## MATERIAL PROVIDED
[start]
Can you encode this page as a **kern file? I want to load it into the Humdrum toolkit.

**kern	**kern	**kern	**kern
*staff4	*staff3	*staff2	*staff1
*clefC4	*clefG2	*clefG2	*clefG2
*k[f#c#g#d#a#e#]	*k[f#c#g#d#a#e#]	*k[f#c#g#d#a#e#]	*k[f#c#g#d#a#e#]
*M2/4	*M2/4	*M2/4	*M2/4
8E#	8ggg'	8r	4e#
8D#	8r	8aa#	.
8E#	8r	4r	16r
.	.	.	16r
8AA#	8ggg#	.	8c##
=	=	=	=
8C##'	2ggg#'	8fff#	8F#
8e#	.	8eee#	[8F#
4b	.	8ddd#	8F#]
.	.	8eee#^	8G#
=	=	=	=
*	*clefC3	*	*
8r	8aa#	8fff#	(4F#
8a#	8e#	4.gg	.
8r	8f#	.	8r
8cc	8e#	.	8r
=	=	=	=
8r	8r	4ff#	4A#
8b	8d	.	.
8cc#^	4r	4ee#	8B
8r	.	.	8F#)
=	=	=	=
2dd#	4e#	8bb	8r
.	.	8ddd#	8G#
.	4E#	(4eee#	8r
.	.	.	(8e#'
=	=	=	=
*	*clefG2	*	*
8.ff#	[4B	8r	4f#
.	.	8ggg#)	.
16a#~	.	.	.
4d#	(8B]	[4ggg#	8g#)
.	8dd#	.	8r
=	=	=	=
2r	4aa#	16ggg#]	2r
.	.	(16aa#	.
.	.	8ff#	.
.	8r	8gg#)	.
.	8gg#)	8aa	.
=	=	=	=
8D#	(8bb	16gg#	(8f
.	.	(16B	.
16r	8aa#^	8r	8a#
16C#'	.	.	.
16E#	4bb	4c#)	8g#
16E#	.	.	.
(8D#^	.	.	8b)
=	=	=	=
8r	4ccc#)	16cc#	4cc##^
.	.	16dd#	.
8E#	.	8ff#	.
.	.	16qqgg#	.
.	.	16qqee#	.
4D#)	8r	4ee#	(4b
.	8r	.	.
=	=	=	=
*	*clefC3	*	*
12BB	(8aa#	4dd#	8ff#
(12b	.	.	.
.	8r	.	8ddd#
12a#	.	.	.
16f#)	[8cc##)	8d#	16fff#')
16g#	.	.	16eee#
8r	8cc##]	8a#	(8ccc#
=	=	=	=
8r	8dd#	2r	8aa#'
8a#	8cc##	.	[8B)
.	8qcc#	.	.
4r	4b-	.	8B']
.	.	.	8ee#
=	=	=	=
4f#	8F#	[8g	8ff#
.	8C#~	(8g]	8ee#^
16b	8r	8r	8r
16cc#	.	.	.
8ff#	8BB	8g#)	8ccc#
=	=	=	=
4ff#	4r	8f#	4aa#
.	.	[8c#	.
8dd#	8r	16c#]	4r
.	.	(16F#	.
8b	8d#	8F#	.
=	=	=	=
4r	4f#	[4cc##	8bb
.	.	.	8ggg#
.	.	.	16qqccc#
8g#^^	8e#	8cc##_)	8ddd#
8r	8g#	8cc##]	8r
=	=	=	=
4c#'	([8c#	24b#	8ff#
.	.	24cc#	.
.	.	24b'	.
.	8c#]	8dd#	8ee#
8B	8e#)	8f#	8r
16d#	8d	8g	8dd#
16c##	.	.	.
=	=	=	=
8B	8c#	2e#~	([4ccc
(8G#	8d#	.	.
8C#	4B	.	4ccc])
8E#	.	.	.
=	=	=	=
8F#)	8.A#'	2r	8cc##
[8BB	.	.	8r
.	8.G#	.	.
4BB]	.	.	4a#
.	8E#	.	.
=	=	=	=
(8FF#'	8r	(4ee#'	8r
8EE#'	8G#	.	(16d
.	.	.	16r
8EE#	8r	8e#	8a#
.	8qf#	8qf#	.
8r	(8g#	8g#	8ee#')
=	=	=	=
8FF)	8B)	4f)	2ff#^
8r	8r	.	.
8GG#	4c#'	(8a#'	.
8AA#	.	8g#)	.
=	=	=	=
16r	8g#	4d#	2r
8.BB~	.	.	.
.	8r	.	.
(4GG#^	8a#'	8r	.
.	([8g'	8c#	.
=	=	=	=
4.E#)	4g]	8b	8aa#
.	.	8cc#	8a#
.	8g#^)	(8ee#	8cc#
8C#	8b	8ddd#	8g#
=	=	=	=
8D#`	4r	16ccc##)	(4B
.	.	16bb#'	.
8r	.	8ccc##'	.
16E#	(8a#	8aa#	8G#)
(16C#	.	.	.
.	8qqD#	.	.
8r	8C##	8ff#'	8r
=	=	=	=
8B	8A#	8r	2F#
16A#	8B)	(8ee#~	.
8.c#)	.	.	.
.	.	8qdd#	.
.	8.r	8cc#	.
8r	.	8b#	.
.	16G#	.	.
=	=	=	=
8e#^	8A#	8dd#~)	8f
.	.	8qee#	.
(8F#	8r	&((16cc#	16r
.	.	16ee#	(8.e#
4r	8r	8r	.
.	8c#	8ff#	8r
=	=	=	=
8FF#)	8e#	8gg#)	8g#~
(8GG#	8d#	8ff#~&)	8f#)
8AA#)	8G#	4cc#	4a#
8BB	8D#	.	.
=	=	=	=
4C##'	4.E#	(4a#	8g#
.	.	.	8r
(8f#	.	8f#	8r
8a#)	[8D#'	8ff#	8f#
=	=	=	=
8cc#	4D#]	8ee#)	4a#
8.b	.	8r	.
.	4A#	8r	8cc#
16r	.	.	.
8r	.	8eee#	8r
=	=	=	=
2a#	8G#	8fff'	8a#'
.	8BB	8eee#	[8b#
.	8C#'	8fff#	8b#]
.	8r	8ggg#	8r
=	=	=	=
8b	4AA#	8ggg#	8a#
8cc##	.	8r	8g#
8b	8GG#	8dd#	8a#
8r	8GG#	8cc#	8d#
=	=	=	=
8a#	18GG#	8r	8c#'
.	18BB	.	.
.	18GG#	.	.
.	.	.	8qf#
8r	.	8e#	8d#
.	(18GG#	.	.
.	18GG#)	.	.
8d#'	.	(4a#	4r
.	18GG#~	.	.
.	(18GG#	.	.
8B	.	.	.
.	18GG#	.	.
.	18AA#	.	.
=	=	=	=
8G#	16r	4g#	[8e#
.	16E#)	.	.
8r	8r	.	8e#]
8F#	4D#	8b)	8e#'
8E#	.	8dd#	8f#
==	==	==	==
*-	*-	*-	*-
[end]
[start]
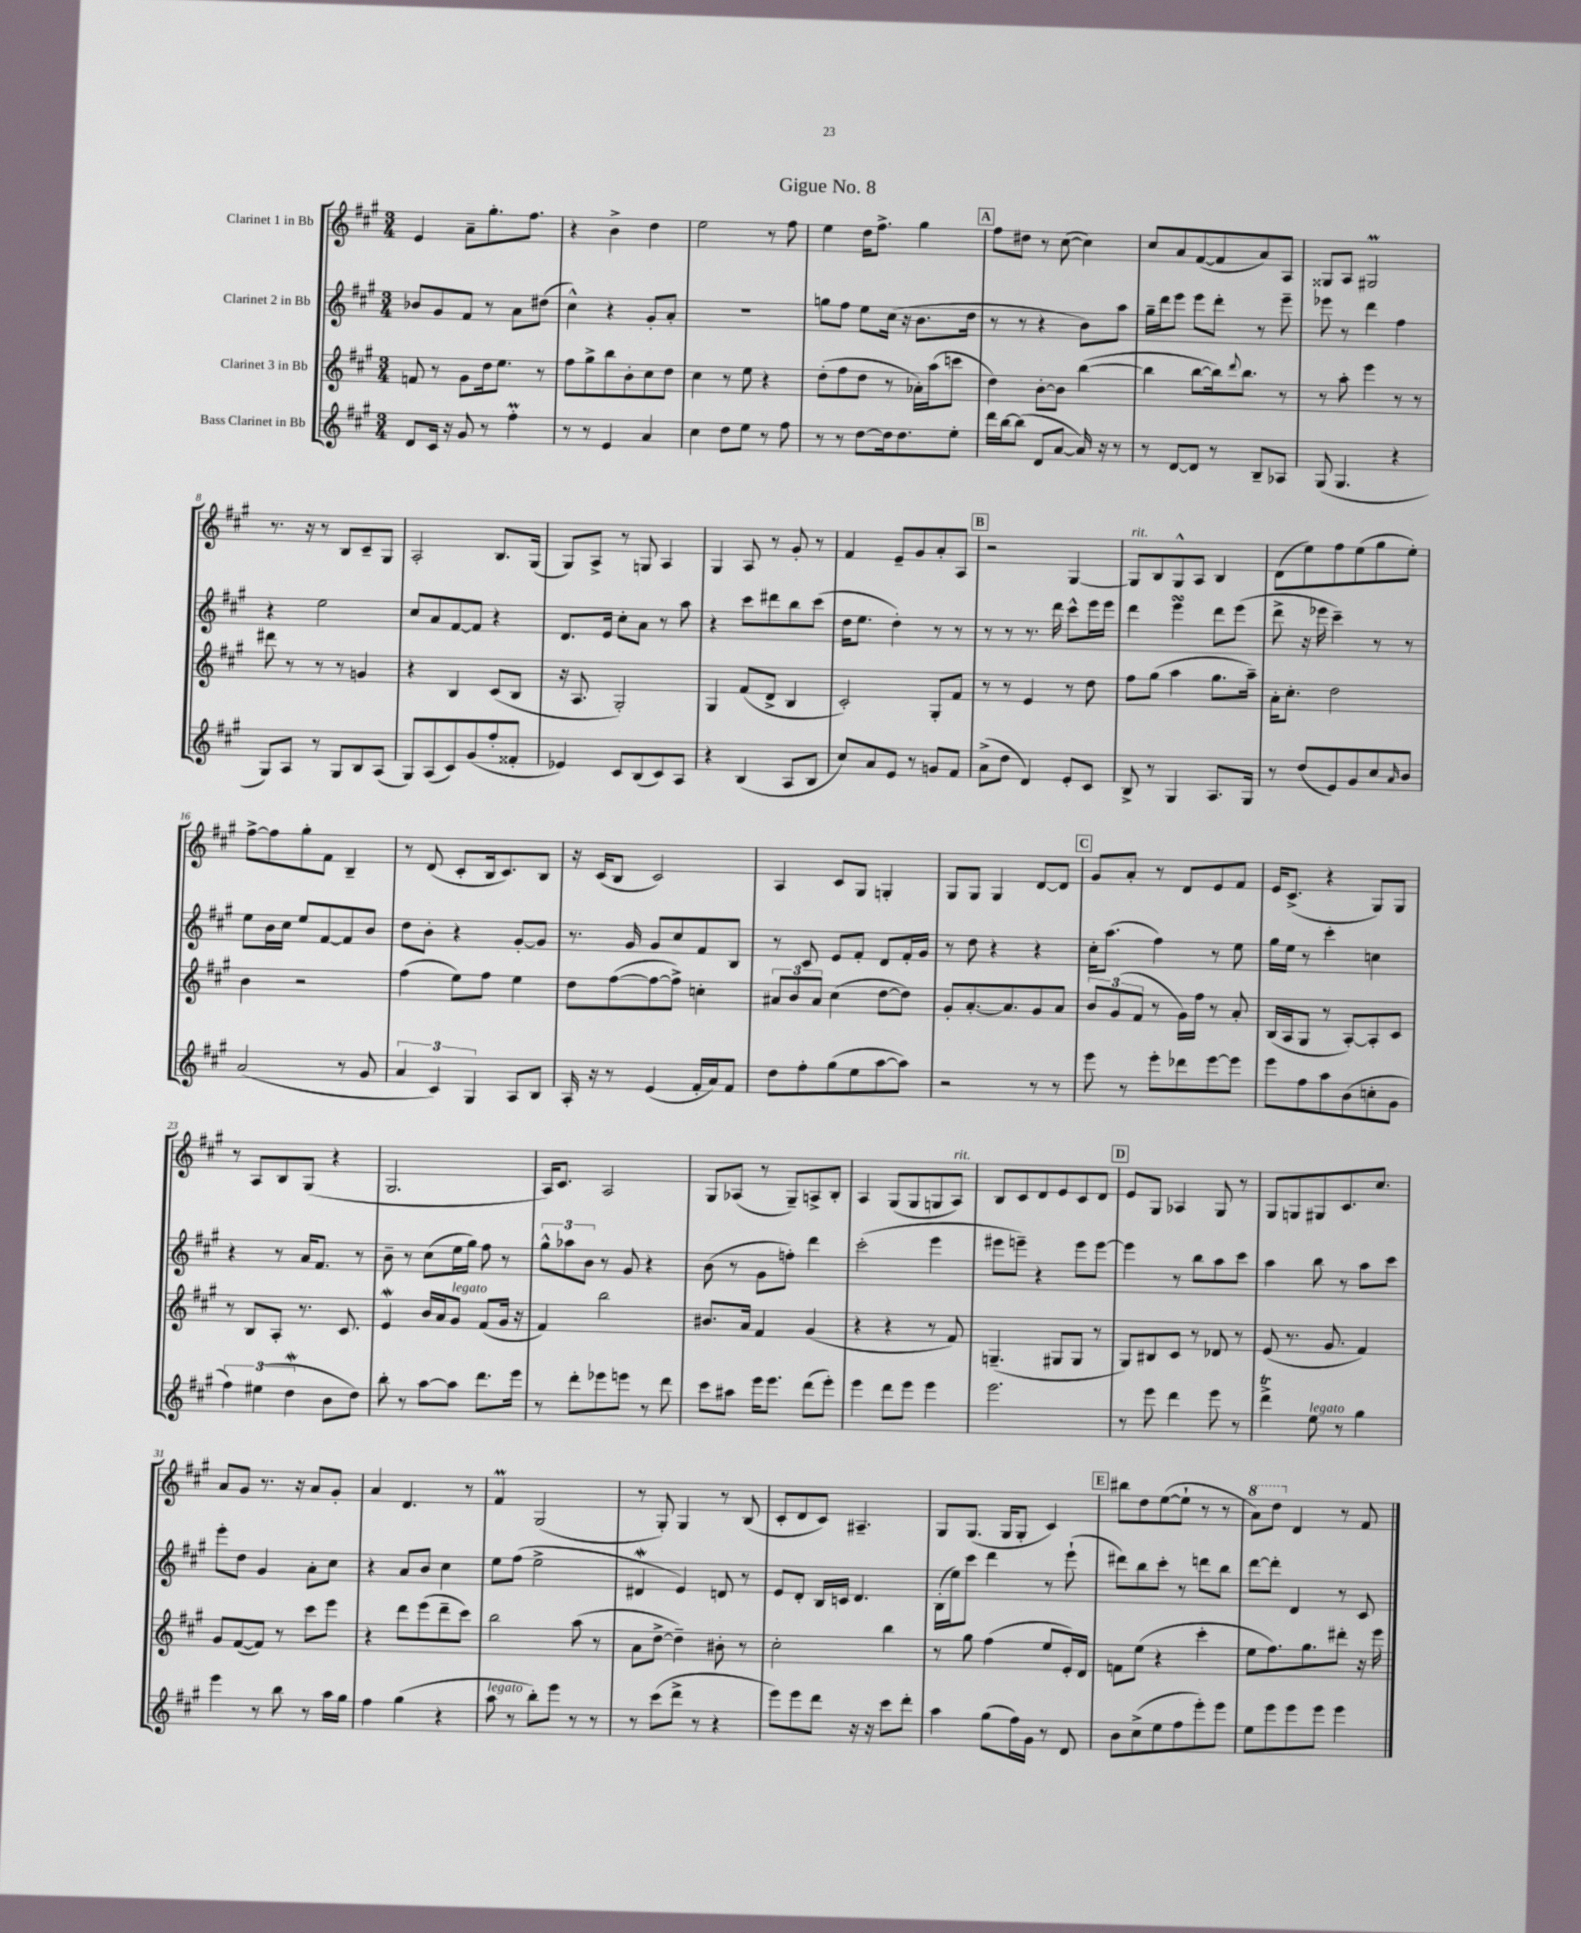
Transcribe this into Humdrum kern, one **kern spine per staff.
[end]
## YOUR OBJECTIVE
Which lines of the entries above contain the word "into"? List each of them in full.

## THE RESPONSE
Can you encode this page as a **kern file? I want to load it into the Humdrum toolkit.
Transcribe this into Humdrum kern, one **kern spine per staff.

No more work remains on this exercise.